→ Written task:
Copy the lines from the first one through the line containing "Tulsa: 3:43 -> 4:43", both included.

Collected data
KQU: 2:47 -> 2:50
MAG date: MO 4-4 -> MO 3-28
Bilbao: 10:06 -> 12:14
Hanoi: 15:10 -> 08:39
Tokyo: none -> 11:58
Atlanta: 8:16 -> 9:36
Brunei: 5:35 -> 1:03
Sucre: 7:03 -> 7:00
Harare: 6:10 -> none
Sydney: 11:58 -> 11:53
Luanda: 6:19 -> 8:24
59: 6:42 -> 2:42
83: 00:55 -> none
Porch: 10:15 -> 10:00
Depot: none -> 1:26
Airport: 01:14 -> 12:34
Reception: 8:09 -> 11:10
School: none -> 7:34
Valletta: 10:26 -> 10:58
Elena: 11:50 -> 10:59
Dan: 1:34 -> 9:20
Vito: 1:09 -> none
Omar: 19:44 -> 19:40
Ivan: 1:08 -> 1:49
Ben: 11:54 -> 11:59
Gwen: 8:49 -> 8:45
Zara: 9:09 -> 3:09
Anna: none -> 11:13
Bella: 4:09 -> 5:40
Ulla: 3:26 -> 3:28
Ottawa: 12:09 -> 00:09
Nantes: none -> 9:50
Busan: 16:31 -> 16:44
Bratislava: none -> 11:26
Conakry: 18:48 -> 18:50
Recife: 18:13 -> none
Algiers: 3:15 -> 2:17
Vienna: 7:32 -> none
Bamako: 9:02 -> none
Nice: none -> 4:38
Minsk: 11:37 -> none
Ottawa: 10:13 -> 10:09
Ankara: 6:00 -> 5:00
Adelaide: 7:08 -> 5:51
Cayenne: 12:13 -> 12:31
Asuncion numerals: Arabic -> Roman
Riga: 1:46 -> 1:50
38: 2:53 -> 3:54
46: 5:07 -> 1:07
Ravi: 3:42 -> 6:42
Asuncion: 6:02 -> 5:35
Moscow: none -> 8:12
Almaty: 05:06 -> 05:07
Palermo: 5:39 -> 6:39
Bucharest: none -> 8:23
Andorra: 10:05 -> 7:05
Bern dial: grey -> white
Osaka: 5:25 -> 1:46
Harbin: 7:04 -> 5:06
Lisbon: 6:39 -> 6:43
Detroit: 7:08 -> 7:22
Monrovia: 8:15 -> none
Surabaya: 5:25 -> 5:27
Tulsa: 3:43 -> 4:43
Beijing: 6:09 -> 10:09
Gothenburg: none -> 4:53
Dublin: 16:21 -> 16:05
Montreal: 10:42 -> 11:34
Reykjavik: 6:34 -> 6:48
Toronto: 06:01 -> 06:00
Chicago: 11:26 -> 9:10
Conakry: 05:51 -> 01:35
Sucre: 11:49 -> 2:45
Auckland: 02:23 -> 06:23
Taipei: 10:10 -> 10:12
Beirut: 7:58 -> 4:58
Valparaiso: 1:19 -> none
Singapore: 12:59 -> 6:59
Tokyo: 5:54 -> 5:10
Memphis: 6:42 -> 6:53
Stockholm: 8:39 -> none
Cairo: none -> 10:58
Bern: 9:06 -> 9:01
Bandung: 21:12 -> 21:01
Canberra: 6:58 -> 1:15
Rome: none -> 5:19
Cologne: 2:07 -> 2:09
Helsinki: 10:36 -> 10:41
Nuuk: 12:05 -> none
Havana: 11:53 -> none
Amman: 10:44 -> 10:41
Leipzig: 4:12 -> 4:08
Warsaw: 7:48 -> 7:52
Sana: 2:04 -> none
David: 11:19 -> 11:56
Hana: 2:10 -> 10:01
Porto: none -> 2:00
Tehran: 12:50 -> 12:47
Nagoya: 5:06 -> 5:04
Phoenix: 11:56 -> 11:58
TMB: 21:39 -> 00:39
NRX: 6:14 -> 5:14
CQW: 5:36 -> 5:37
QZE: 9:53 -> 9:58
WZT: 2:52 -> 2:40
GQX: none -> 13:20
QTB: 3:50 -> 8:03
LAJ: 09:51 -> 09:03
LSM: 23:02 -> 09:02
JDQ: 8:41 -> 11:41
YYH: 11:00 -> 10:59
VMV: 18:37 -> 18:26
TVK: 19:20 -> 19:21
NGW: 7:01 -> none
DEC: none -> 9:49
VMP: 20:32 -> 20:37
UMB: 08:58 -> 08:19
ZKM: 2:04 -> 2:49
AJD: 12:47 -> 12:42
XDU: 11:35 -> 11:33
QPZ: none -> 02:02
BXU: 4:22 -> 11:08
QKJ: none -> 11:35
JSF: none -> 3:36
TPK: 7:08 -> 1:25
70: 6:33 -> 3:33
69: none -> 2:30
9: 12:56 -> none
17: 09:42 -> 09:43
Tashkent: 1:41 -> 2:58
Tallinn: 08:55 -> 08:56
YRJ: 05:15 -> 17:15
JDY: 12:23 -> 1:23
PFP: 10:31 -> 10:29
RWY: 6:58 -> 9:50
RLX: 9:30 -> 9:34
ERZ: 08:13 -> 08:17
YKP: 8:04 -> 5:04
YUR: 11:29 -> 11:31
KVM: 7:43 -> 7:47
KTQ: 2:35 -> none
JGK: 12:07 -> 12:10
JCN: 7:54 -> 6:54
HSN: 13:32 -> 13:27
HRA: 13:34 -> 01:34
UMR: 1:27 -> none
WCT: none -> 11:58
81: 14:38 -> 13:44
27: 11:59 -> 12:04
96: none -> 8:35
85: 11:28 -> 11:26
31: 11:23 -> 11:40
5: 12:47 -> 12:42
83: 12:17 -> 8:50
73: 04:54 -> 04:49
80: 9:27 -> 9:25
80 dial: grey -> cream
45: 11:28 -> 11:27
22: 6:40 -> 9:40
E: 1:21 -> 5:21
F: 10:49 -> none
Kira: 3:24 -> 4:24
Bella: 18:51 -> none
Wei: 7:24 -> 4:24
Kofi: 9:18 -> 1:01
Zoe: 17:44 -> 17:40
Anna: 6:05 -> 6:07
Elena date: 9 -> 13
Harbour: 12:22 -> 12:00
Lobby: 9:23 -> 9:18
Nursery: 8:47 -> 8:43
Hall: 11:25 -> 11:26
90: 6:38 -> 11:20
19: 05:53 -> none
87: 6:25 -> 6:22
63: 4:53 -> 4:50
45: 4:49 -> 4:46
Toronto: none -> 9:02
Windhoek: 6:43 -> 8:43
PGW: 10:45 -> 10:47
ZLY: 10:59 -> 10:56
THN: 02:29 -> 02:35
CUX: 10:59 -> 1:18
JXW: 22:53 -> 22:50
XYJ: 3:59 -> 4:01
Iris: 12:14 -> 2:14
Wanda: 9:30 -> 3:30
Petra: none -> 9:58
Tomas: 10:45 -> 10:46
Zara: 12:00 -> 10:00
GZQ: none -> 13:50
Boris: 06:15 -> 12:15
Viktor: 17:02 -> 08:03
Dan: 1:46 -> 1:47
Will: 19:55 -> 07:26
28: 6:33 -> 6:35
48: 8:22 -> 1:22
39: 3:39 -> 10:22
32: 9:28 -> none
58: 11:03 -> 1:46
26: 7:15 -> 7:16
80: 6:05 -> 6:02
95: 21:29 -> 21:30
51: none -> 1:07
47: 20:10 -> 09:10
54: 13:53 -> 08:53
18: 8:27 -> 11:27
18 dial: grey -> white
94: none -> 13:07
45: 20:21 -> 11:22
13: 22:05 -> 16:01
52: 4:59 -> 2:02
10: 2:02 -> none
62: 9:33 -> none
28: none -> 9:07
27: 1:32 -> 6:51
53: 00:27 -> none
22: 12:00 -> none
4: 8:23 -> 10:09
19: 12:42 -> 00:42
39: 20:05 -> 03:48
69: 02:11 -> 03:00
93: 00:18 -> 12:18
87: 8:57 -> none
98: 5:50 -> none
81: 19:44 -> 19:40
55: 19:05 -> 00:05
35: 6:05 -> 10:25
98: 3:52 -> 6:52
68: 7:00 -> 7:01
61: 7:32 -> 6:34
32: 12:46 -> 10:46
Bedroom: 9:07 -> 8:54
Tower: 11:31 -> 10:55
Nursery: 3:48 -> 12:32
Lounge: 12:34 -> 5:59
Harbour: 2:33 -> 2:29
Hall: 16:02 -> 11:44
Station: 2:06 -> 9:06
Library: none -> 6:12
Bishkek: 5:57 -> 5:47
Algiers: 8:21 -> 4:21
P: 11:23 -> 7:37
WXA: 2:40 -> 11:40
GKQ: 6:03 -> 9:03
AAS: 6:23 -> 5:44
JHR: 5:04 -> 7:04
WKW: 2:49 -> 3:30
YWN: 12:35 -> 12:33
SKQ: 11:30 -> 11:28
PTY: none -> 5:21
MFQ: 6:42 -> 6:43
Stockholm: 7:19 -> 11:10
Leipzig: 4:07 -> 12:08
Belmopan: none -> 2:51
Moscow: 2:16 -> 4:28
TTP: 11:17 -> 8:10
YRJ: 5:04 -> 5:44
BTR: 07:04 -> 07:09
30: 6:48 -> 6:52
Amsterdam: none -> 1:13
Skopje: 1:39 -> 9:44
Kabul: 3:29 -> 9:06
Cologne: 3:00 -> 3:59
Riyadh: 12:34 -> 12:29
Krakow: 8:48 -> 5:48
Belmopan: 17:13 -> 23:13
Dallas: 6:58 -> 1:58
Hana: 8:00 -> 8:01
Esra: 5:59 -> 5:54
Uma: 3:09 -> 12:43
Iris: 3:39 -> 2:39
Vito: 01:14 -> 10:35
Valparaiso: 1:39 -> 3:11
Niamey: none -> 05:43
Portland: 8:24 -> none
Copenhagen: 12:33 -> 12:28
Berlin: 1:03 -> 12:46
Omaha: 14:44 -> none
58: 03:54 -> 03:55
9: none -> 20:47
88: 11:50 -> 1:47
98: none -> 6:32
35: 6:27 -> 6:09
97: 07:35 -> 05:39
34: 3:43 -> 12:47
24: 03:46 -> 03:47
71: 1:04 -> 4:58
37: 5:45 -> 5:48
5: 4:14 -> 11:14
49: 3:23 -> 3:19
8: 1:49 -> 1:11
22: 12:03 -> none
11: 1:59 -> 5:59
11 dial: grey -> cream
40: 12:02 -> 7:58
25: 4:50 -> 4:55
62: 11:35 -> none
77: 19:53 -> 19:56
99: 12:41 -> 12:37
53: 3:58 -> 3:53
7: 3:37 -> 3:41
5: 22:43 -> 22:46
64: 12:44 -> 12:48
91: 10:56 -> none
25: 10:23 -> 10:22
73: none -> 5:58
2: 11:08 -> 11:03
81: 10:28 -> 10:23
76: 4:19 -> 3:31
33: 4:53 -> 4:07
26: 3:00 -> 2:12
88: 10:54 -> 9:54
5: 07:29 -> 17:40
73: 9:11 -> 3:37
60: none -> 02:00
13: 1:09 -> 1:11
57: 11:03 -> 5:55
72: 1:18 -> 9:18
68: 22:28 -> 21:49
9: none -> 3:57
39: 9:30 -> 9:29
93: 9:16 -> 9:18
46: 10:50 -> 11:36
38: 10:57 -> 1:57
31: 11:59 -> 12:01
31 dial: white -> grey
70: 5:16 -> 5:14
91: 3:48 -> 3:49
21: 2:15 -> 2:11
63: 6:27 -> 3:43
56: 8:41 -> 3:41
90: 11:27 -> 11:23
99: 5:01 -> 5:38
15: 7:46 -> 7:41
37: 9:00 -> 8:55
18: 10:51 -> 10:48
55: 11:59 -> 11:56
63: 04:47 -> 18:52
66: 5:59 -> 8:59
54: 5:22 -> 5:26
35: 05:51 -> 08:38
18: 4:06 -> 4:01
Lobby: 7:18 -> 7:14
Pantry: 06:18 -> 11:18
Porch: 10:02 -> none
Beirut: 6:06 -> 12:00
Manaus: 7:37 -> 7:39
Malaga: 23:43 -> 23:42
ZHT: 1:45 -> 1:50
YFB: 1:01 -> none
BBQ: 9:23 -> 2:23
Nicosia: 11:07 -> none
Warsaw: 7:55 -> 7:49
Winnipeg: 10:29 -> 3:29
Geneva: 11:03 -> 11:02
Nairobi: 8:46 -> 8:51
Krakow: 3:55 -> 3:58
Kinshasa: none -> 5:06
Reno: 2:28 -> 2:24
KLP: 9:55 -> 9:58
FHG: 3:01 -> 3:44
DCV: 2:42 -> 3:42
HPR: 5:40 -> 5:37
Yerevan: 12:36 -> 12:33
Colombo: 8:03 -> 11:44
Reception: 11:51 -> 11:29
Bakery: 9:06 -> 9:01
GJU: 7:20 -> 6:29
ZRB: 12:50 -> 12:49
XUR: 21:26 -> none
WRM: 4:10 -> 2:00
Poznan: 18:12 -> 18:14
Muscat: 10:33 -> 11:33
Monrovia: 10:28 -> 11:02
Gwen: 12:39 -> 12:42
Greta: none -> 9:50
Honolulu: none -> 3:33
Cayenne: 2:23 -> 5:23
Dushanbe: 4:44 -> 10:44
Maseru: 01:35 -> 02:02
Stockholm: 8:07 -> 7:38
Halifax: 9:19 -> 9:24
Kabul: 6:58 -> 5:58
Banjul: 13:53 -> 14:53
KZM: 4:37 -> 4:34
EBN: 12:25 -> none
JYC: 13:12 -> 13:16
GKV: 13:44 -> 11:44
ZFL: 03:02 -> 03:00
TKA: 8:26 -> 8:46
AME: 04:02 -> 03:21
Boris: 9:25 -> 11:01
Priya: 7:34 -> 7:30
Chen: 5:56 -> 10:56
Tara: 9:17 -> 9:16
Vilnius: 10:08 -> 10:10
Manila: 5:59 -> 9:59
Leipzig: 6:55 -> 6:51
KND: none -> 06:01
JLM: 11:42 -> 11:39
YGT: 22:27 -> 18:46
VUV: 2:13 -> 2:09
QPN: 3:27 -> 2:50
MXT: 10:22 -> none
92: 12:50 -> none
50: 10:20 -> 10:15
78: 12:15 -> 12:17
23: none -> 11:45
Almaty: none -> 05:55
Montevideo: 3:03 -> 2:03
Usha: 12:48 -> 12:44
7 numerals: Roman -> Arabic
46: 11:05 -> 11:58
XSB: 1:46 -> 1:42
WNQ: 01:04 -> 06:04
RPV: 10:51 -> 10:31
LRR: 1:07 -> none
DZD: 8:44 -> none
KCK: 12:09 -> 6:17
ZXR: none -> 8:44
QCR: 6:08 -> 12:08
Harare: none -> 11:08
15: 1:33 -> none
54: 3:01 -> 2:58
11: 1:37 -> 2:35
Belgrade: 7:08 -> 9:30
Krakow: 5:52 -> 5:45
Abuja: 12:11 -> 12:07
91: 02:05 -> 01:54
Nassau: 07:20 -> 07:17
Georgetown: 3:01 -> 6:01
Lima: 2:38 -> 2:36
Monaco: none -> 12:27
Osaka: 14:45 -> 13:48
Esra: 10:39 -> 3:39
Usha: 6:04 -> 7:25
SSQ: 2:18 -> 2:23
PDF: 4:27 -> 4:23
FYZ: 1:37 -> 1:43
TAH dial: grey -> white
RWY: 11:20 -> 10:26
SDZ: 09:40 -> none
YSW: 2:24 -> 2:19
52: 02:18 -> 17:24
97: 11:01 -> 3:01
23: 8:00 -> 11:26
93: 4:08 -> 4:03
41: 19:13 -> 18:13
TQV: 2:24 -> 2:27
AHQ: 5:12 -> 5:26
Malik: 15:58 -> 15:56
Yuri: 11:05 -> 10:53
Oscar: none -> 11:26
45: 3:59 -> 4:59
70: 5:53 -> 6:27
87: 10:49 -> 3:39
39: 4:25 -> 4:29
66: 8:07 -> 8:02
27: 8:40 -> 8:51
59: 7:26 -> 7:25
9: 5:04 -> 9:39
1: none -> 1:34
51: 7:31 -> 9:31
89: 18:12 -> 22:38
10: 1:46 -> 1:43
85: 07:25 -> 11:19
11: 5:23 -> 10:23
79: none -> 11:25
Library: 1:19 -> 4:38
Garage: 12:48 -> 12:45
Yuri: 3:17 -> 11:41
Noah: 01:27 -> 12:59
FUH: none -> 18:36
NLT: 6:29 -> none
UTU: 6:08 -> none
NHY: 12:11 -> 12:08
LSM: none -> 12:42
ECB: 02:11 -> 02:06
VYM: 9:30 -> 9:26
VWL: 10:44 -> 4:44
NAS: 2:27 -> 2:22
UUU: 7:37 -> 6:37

→ Result of this task:
KQU: 2:47 -> 2:50
MAG date: MO 4-4 -> MO 3-28
Bilbao: 10:06 -> 12:14
Hanoi: 15:10 -> 08:39
Tokyo: none -> 11:58
Atlanta: 8:16 -> 9:36
Brunei: 5:35 -> 1:03
Sucre: 7:03 -> 7:00
Harare: 6:10 -> none
Sydney: 11:58 -> 11:53
Luanda: 6:19 -> 8:24
59: 6:42 -> 2:42
83: 00:55 -> none
Porch: 10:15 -> 10:00
Depot: none -> 1:26
Airport: 01:14 -> 12:34
Reception: 8:09 -> 11:10
School: none -> 7:34
Valletta: 10:26 -> 10:58
Elena: 11:50 -> 10:59
Dan: 1:34 -> 9:20
Vito: 1:09 -> none
Omar: 19:44 -> 19:40
Ivan: 1:08 -> 1:49
Ben: 11:54 -> 11:59
Gwen: 8:49 -> 8:45
Zara: 9:09 -> 3:09
Anna: none -> 11:13
Bella: 4:09 -> 5:40
Ulla: 3:26 -> 3:28
Ottawa: 12:09 -> 00:09
Nantes: none -> 9:50
Busan: 16:31 -> 16:44
Bratislava: none -> 11:26
Conakry: 18:48 -> 18:50
Recife: 18:13 -> none
Algiers: 3:15 -> 2:17
Vienna: 7:32 -> none
Bamako: 9:02 -> none
Nice: none -> 4:38
Minsk: 11:37 -> none
Ottawa: 10:13 -> 10:09
Ankara: 6:00 -> 5:00
Adelaide: 7:08 -> 5:51
Cayenne: 12:13 -> 12:31
Asuncion numerals: Arabic -> Roman
Riga: 1:46 -> 1:50
38: 2:53 -> 3:54
46: 5:07 -> 1:07
Ravi: 3:42 -> 6:42
Asuncion: 6:02 -> 5:35
Moscow: none -> 8:12
Almaty: 05:06 -> 05:07
Palermo: 5:39 -> 6:39
Bucharest: none -> 8:23
Andorra: 10:05 -> 7:05
Bern dial: grey -> white
Osaka: 5:25 -> 1:46
Harbin: 7:04 -> 5:06
Lisbon: 6:39 -> 6:43
Detroit: 7:08 -> 7:22
Monrovia: 8:15 -> none
Surabaya: 5:25 -> 5:27
Tulsa: 3:43 -> 4:43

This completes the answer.